About this task —
Repeat the data in full and exactly. Leave the pictures out.

Before-and-after object lists
------------

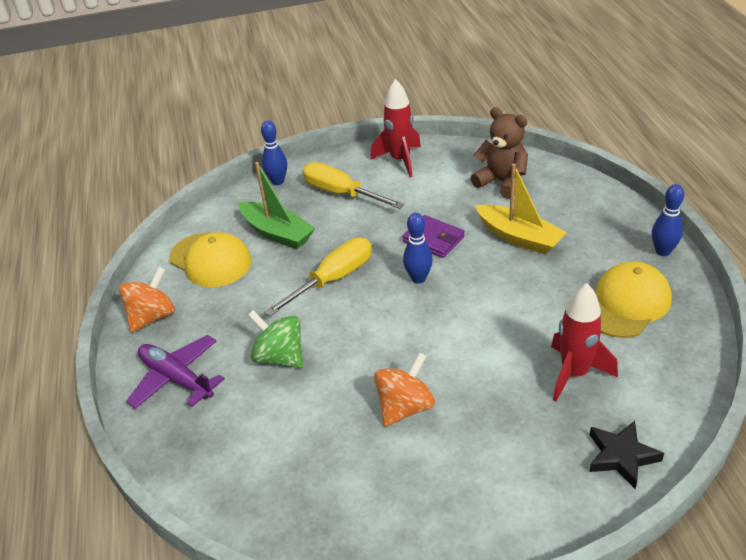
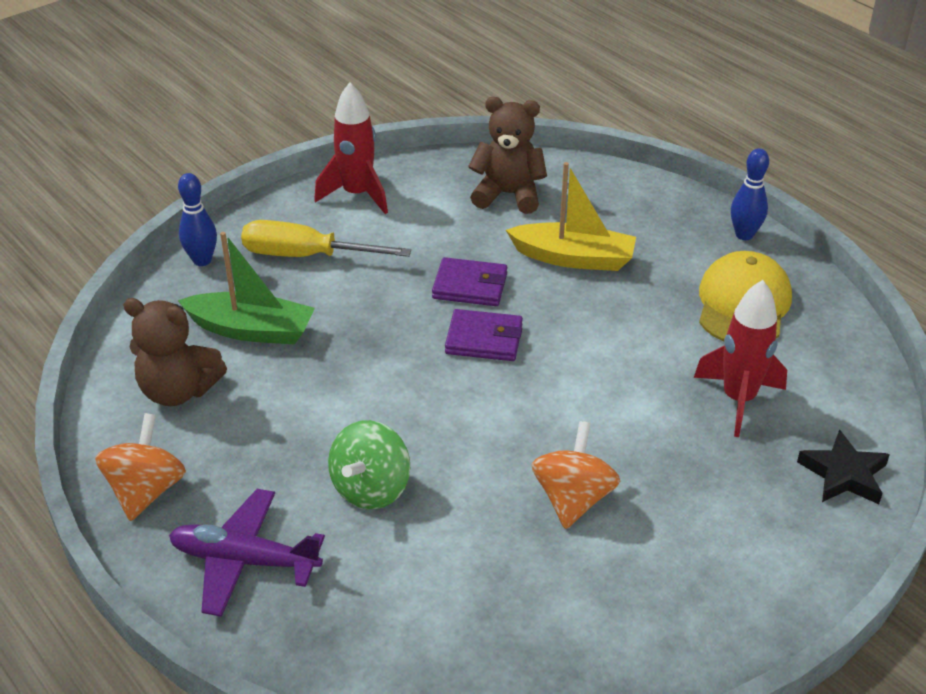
camera: 30 degrees left, 0 degrees up
yellow cap [169,232,252,287] -> brown teddy bear [123,298,227,406]
green spinning top [248,310,303,368] -> green spinning top turned 75 degrees counterclockwise [328,420,410,509]
yellow screwdriver [265,238,372,316] -> none
blue bowling pin [403,213,433,283] -> purple wallet [445,309,523,361]

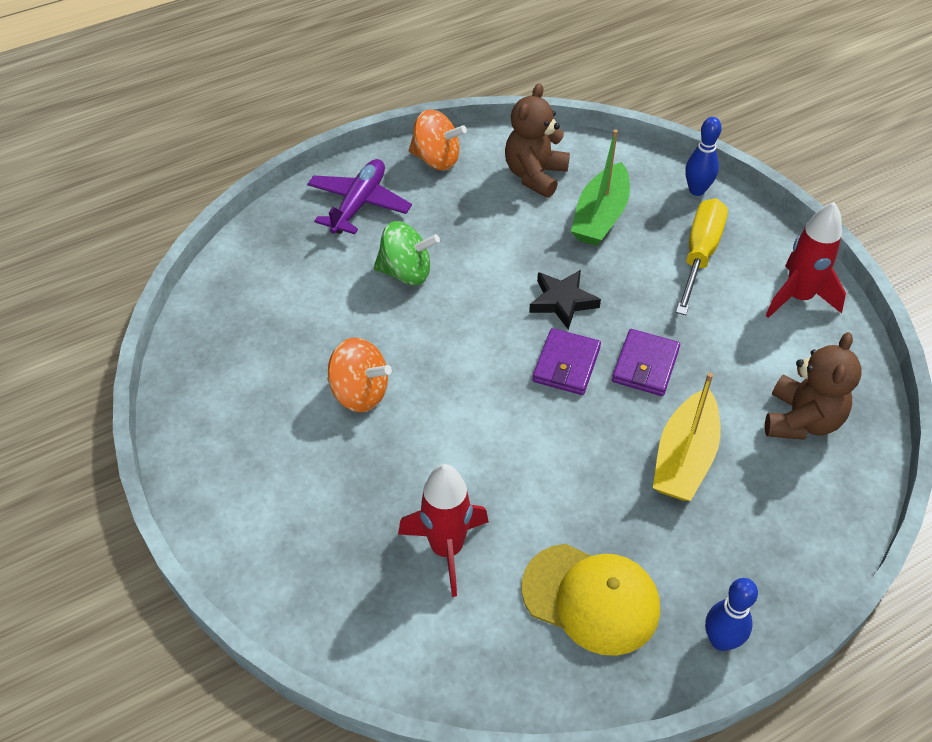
camera: 100 degrees right, 10 degrees up
green spinning top [328,420,410,509] -> green spinning top turned 150 degrees clockwise [374,221,440,286]
black star [797,430,890,504] -> black star moved to [529,270,601,330]

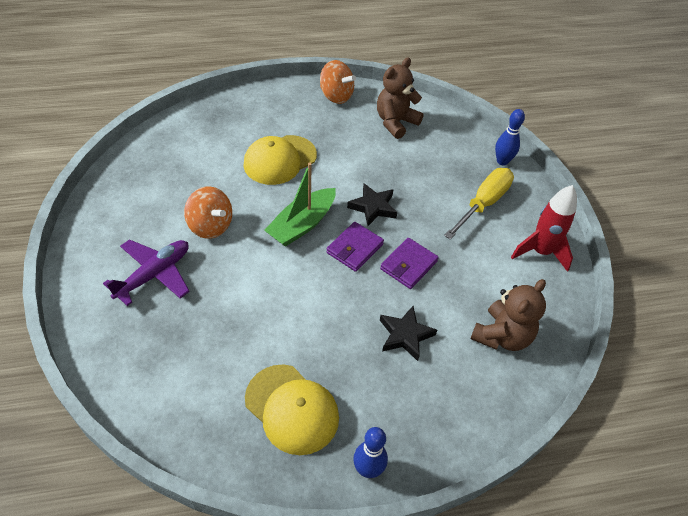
camera: 15 degrees right, 0 degrees up
purple plane [307,159,412,234] -> purple plane moved to [103,239,190,306]
green spinning top [374,221,440,286] -> yellow cap [243,135,317,185]
red rocket [398,464,489,597] -> none
green boat [571,129,630,246] -> green boat moved to [264,163,336,247]
yellow boat [653,373,721,501] -> black star [380,306,437,361]

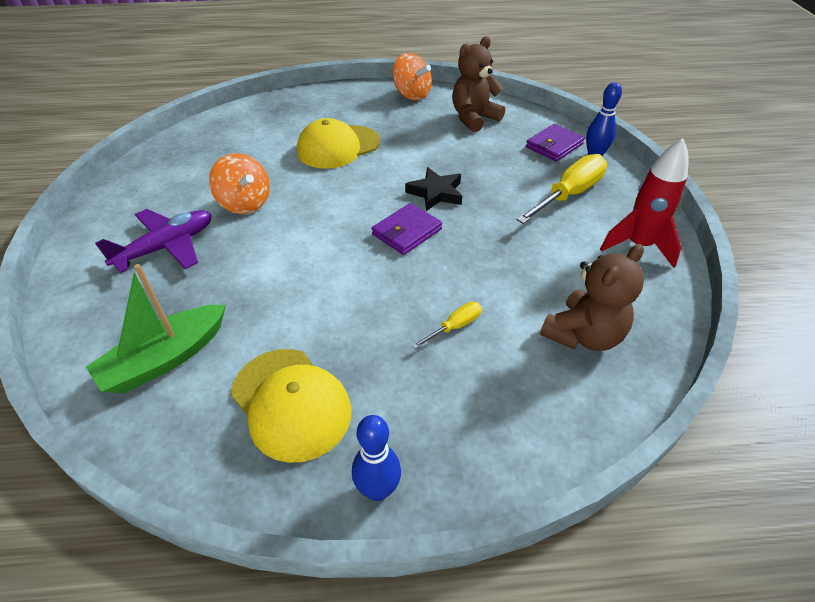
camera: 10 degrees right, 5 degrees down
green boat [264,163,336,247] -> green boat moved to [86,264,226,393]
purple wallet [380,238,439,289] -> purple wallet moved to [526,124,585,162]
black star [380,306,437,361] -> yellow screwdriver [412,302,482,349]

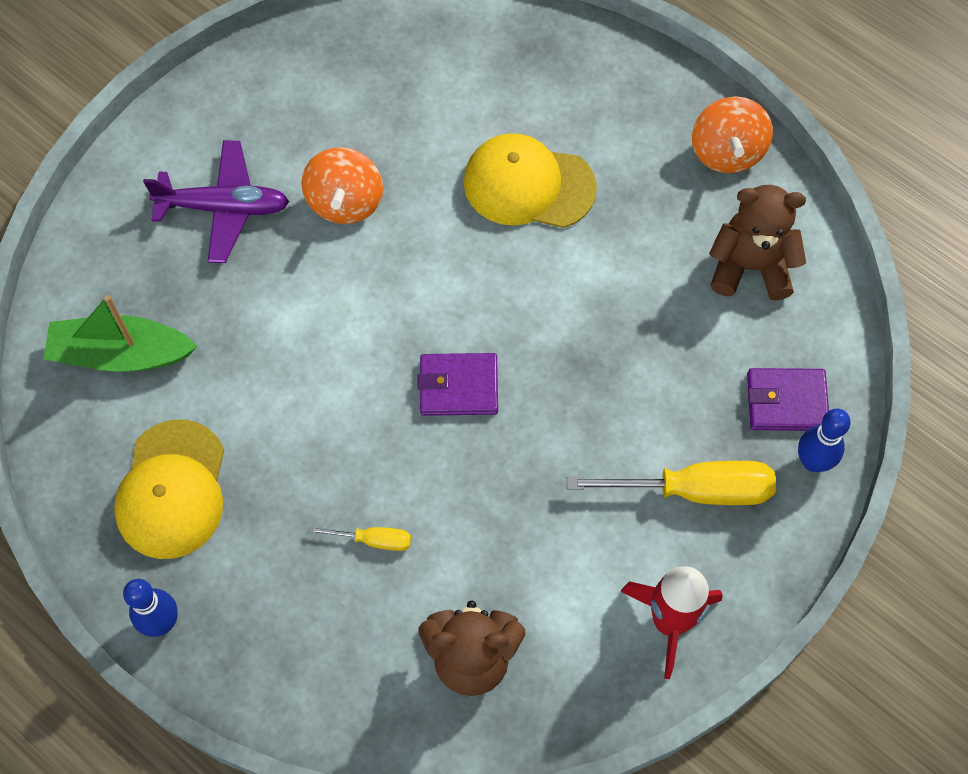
camera: 45 degrees right, 20 degrees up
black star [405,167,462,211] -> none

------------

Response to the task —
camera: 30 degrees left, 0 degrees up
yellow cap [169,232,252,287] -> brown teddy bear [123,298,227,406]
green spinning top [248,310,303,368] -> green spinning top turned 75 degrees counterclockwise [328,420,410,509]
yellow screwdriver [265,238,372,316] -> none
blue bowling pin [403,213,433,283] -> purple wallet [445,309,523,361]

camera: 100 degrees right, 10 degrees up
green spinning top [328,420,410,509] -> green spinning top turned 150 degrees clockwise [374,221,440,286]
black star [797,430,890,504] -> black star moved to [529,270,601,330]

camera: 15 degrees right, 0 degrees up
purple plane [307,159,412,234] -> purple plane moved to [103,239,190,306]
green spinning top [374,221,440,286] -> yellow cap [243,135,317,185]
red rocket [398,464,489,597] -> none
green boat [571,129,630,246] -> green boat moved to [264,163,336,247]
yellow boat [653,373,721,501] -> black star [380,306,437,361]

camera: 10 degrees right, 5 degrees down
green boat [264,163,336,247] -> green boat moved to [86,264,226,393]
purple wallet [380,238,439,289] -> purple wallet moved to [526,124,585,162]
black star [380,306,437,361] -> yellow screwdriver [412,302,482,349]

camera: 45 degrees right, 20 degrees up
black star [405,167,462,211] -> none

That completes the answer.